Collected data entries:
○ ○ ○ ○ ○ ○ ○

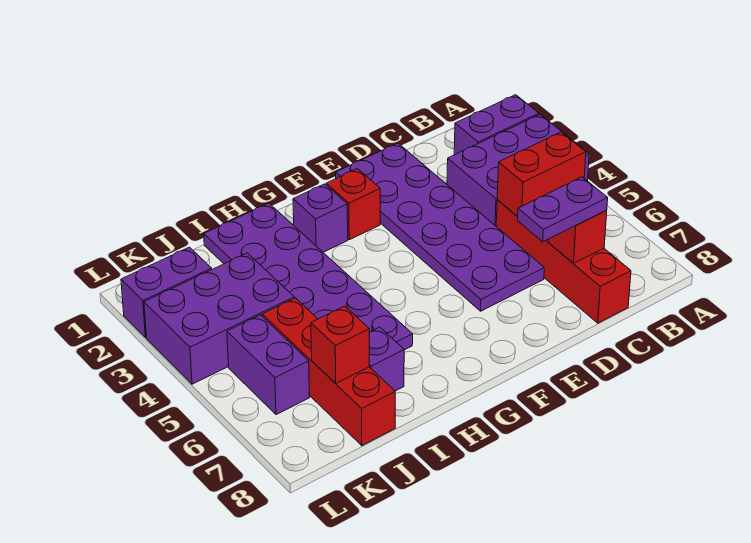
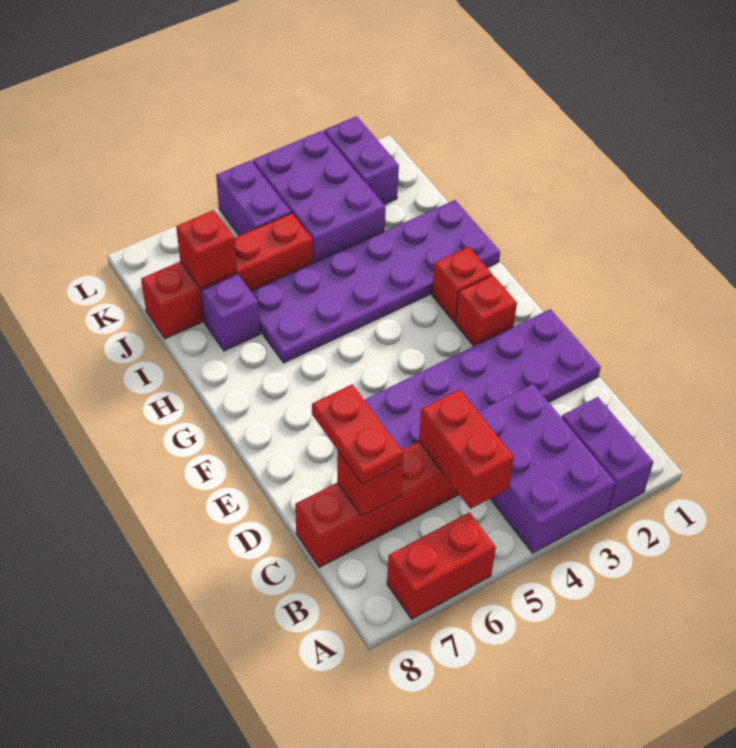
none -> red brick A6:A7 level 1
purple plate C7:D7 level 3 -> red plate C7:D7 level 3
purple brick G2 level 1 -> red brick G2 level 1
purple brick K5:K6 level 1 -> purple brick K5:L5 level 1

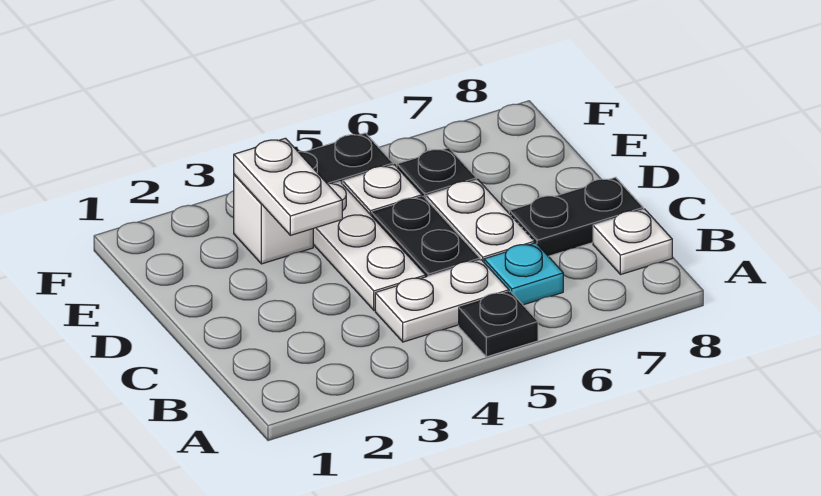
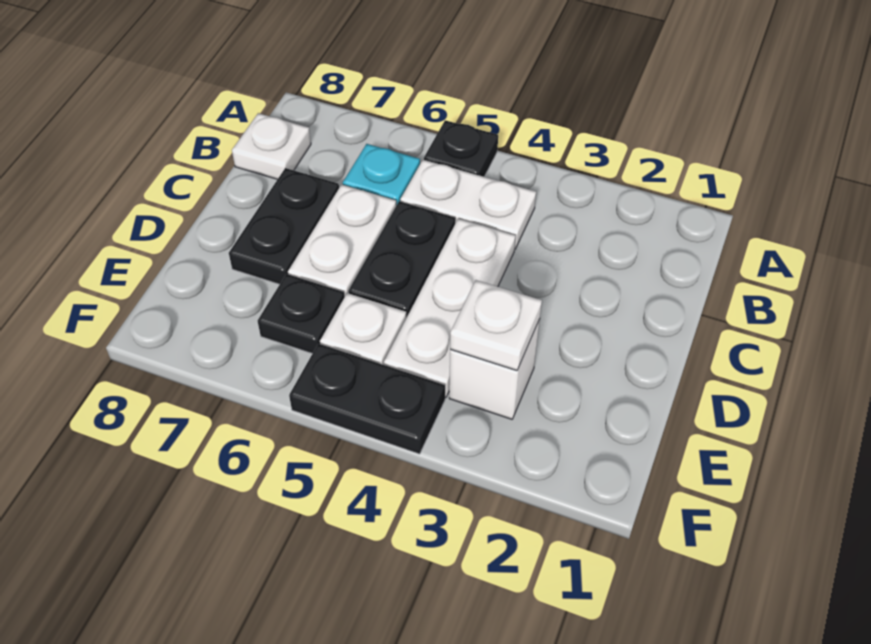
black plate C7:C8 level 1 -> black plate C7:D7 level 1
white plate D3:E3 level 2 -> white plate E3 level 2

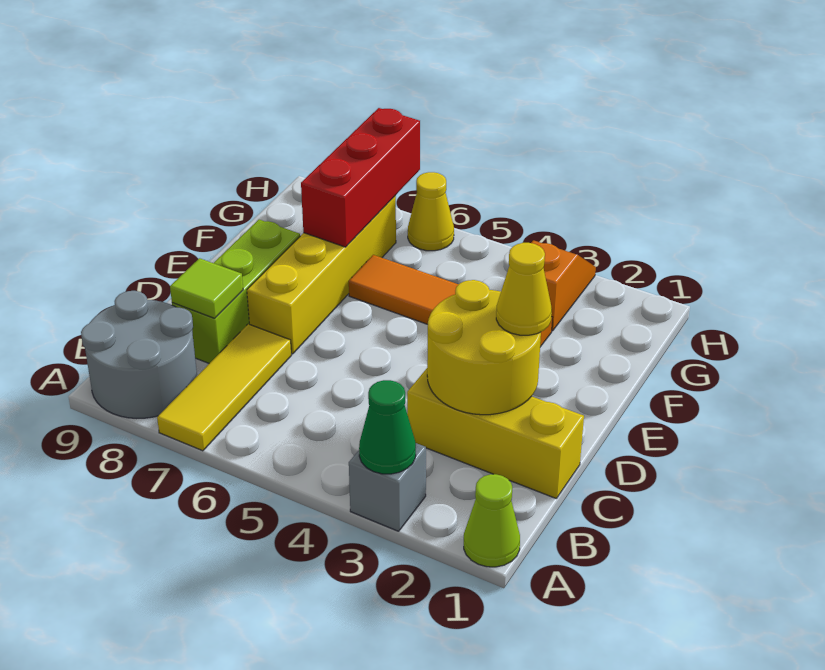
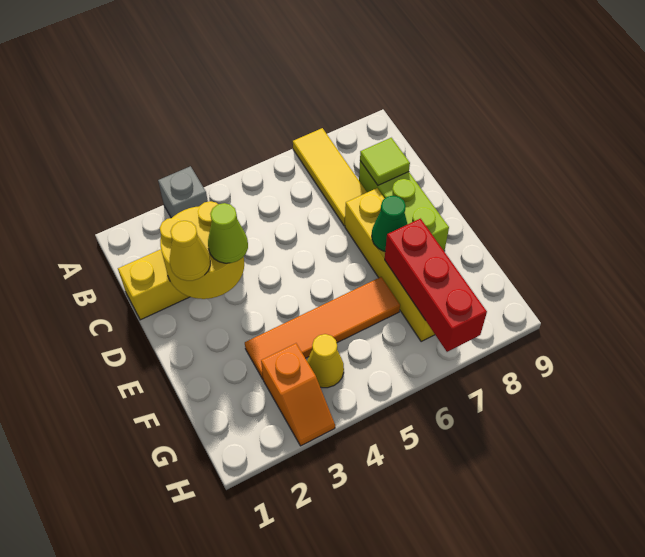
lime cone A1 level 1 -> lime cone D3 level 3
green cone A3 level 2 -> green cone E7 level 2
grey round brick A8:B9 level 1 -> none
yellow cone H6 level 1 -> yellow cone G4 level 1

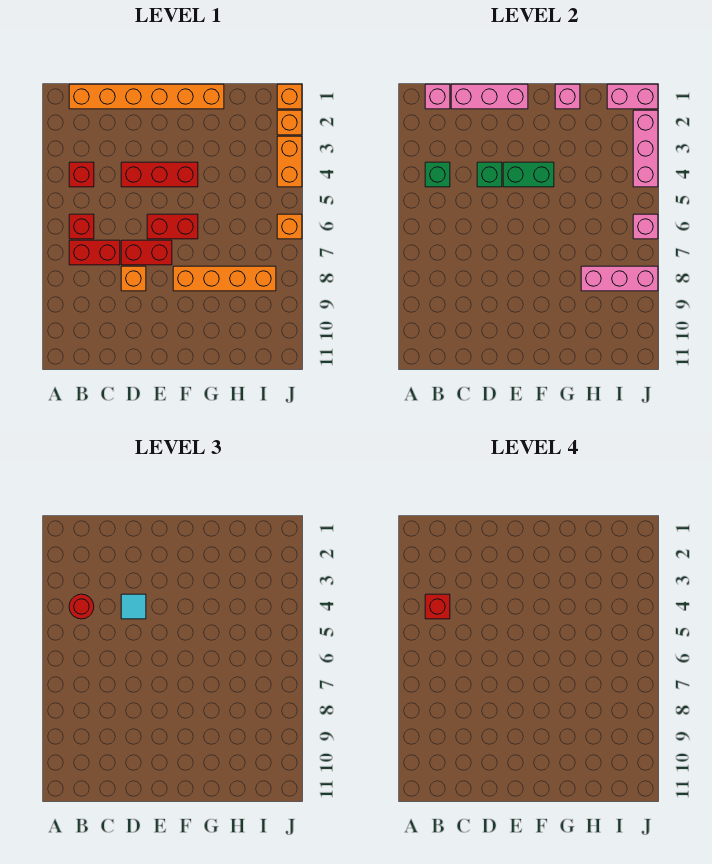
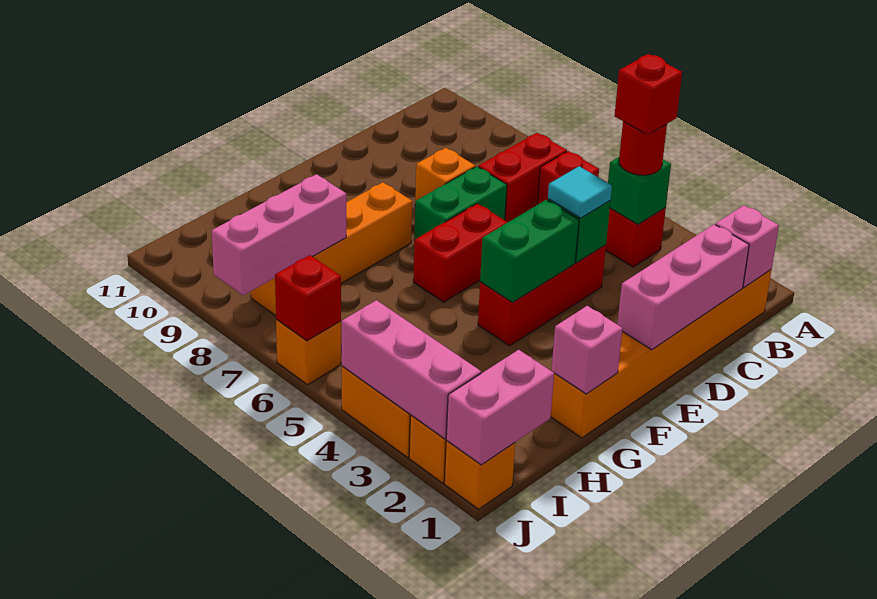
red brick D7:E7 level 1 -> green brick D7:E7 level 1
pink brick J6 level 2 -> red brick J6 level 2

○ ○ ○ ○ ○ ○ ○

◆ **Assignment**:
Write the records out exactly, dropping every image.

◆ **Written response**:
none -> red brick A6:A7 level 1
purple plate C7:D7 level 3 -> red plate C7:D7 level 3
purple brick G2 level 1 -> red brick G2 level 1
purple brick K5:K6 level 1 -> purple brick K5:L5 level 1

black plate C7:C8 level 1 -> black plate C7:D7 level 1
white plate D3:E3 level 2 -> white plate E3 level 2

lime cone A1 level 1 -> lime cone D3 level 3
green cone A3 level 2 -> green cone E7 level 2
grey round brick A8:B9 level 1 -> none
yellow cone H6 level 1 -> yellow cone G4 level 1

red brick D7:E7 level 1 -> green brick D7:E7 level 1
pink brick J6 level 2 -> red brick J6 level 2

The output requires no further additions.